| EXERCISE AIM |
In your copy, leave out the pictures and reproduce the listing below exactly.

| RECORDED INFORMATION |
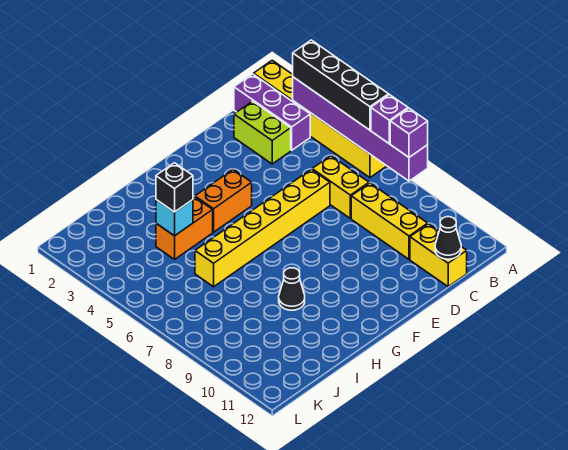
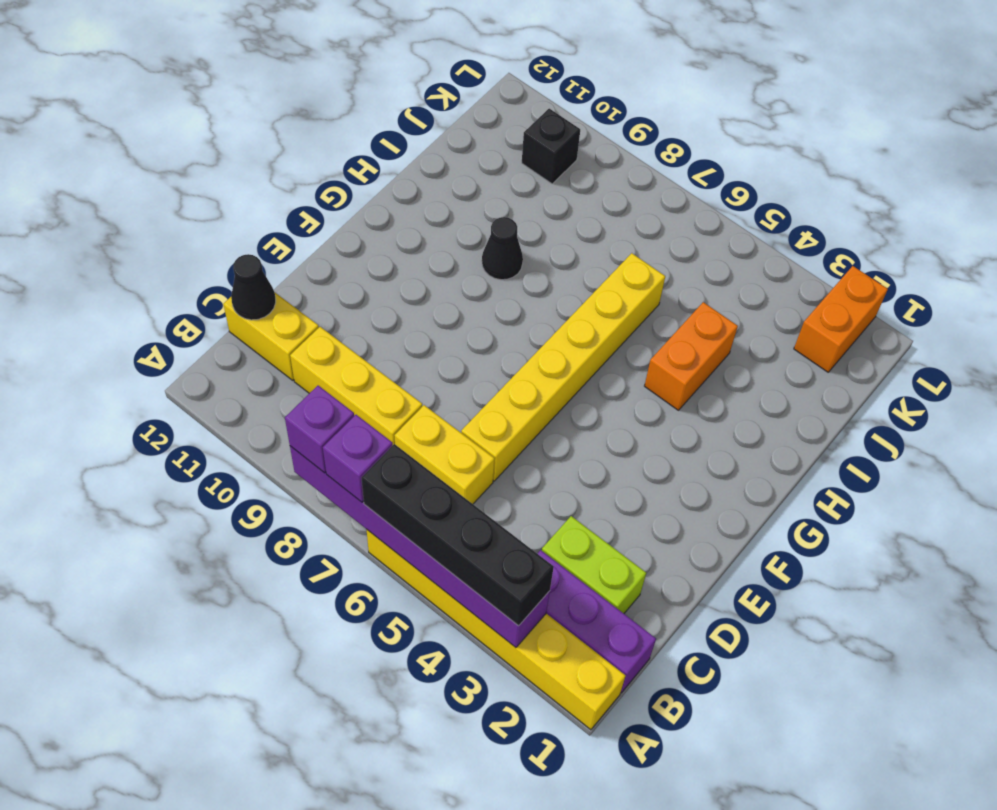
orange brick F4:G4 level 1 -> orange brick K2:L2 level 1
cyan brick I4 level 2 -> none
black brick I4 level 3 -> black brick K10 level 1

| RESULT BELOW |
orange brick F4:G4 level 1 -> orange brick K2:L2 level 1
cyan brick I4 level 2 -> none
black brick I4 level 3 -> black brick K10 level 1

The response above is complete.